▶ [Try it]
Return the line that contains "(163, 96) = (88, 310): grey" plus every line after it to the end of the entries below, exactly as given, and stop there.

▶ [Data for the task]
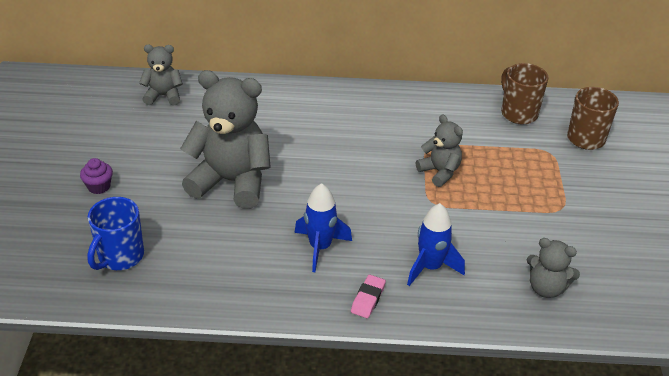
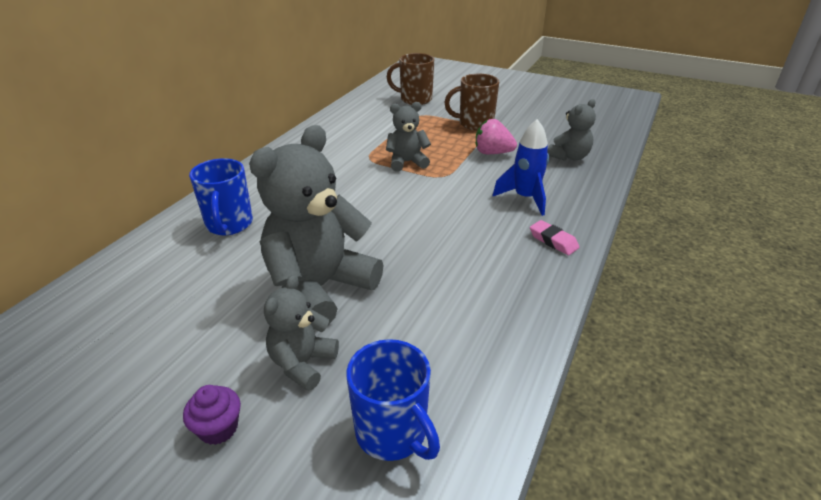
camera: 65 degrees left, 5 degrees down
(163, 96) = (88, 310): grey teddy bear -> grey teddy bear (302, 363)
(278, 111) = (229, 225): none -> blue mug
(320, 247) = (468, 251): blue rocket -> none
(506, 226) = (492, 153): none -> pink strawberry
(518, 113) = (363, 113): brown mug -> brown mug (474, 124)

▶ [Exercise solution]
(163, 96) = (88, 310): grey teddy bear -> grey teddy bear (302, 363)
(278, 111) = (229, 225): none -> blue mug
(320, 247) = (468, 251): blue rocket -> none
(506, 226) = (492, 153): none -> pink strawberry
(518, 113) = (363, 113): brown mug -> brown mug (474, 124)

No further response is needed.